Render the entries below as a Markdown table with two columns, "Row" and "Line". Put each non-blank line in its own row, numbered in order, and omit blank lines.

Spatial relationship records
»»

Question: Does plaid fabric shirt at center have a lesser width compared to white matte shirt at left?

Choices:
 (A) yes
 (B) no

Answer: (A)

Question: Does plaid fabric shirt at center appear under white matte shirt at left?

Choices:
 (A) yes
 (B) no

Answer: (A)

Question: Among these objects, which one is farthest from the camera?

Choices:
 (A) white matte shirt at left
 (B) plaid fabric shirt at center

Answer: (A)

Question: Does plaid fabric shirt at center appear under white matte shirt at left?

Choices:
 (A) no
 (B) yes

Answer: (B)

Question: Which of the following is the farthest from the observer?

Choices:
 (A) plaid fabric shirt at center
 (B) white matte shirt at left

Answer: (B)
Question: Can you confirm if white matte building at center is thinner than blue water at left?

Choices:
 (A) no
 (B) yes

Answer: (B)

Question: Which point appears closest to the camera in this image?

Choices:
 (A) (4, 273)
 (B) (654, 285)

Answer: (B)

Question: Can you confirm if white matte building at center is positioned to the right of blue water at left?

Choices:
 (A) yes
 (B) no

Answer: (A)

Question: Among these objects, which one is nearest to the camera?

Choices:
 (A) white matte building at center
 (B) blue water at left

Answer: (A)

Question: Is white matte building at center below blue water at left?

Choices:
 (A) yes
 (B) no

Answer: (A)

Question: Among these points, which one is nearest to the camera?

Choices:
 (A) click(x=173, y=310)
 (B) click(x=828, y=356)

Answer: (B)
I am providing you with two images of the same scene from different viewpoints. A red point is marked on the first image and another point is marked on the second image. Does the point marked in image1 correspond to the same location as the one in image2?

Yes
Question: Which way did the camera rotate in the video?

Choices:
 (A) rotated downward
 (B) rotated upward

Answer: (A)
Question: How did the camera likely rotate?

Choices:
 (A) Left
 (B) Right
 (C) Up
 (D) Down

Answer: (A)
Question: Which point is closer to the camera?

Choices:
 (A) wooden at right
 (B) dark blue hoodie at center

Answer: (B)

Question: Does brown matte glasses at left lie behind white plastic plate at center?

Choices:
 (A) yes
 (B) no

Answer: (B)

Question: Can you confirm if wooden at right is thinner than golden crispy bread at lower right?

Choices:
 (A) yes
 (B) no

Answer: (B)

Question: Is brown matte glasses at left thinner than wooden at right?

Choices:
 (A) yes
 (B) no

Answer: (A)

««

Result below
| Row | Line |
|---|---|
| 1 | Question: Does plaid fabric shirt at center have a lesser width compared to white matte shirt at left? |
| 2 | Choices: |
| 3 |  (A) yes |
| 4 |  (B) no |
| 5 | Answer: (A) |
| 6 | Question: Does plaid fabric shirt at center appear under white matte shirt at left? |
| 7 | Choices: |
| 8 |  (A) yes |
| 9 |  (B) no |
| 10 | Answer: (A) |
| 11 | Question: Among these objects, which one is farthest from the camera? |
| 12 | Choices: |
| 13 |  (A) white matte shirt at left |
| 14 |  (B) plaid fabric shirt at center |
| 15 | Answer: (A) |
| 16 | Question: Does plaid fabric shirt at center appear under white matte shirt at left? |
| 17 | Choices: |
| 18 |  (A) no |
| 19 |  (B) yes |
| 20 | Answer: (B) |
| 21 | Question: Which of the following is the farthest from the observer? |
| 22 | Choices: |
| 23 |  (A) plaid fabric shirt at center |
| 24 |  (B) white matte shirt at left |
| 25 | Answer: (B) |
| 26 | Question: Can you confirm if white matte building at center is thinner than blue water at left? |
| 27 | Choices: |
| 28 |  (A) no |
| 29 |  (B) yes |
| 30 | Answer: (B) |
| 31 | Question: Which point appears closest to the camera in this image? |
| 32 | Choices: |
| 33 |  (A) (4, 273) |
| 34 |  (B) (654, 285) |
| 35 | Answer: (B) |
| 36 | Question: Can you confirm if white matte building at center is positioned to the right of blue water at left? |
| 37 | Choices: |
| 38 |  (A) yes |
| 39 |  (B) no |
| 40 | Answer: (A) |
| 41 | Question: Among these objects, which one is nearest to the camera? |
| 42 | Choices: |
| 43 |  (A) white matte building at center |
| 44 |  (B) blue water at left |
| 45 | Answer: (A) |
| 46 | Question: Is white matte building at center below blue water at left? |
| 47 | Choices: |
| 48 |  (A) yes |
| 49 |  (B) no |
| 50 | Answer: (A) |
| 51 | Question: Among these points, which one is nearest to the camera? |
| 52 | Choices: |
| 53 |  (A) click(x=173, y=310) |
| 54 |  (B) click(x=828, y=356) |
| 55 | Answer: (B) |
| 56 | I am providing you with two images of the same scene from different viewpoints. A red point is marked on the first image and another point is marked on the second image. Does the point marked in image1 correspond to the same location as the one in image2? |
| 57 | Yes |
| 58 | Question: Which way did the camera rotate in the video? |
| 59 | Choices: |
| 60 |  (A) rotated downward |
| 61 |  (B) rotated upward |
| 62 | Answer: (A) |
| 63 | Question: How did the camera likely rotate? |
| 64 | Choices: |
| 65 |  (A) Left |
| 66 |  (B) Right |
| 67 |  (C) Up |
| 68 |  (D) Down |
| 69 | Answer: (A) |
| 70 | Question: Which point is closer to the camera? |
| 71 | Choices: |
| 72 |  (A) wooden at right |
| 73 |  (B) dark blue hoodie at center |
| 74 | Answer: (B) |
| 75 | Question: Does brown matte glasses at left lie behind white plastic plate at center? |
| 76 | Choices: |
| 77 |  (A) yes |
| 78 |  (B) no |
| 79 | Answer: (B) |
| 80 | Question: Can you confirm if wooden at right is thinner than golden crispy bread at lower right? |
| 81 | Choices: |
| 82 |  (A) yes |
| 83 |  (B) no |
| 84 | Answer: (B) |
| 85 | Question: Is brown matte glasses at left thinner than wooden at right? |
| 86 | Choices: |
| 87 |  (A) yes |
| 88 |  (B) no |
| 89 | Answer: (A) |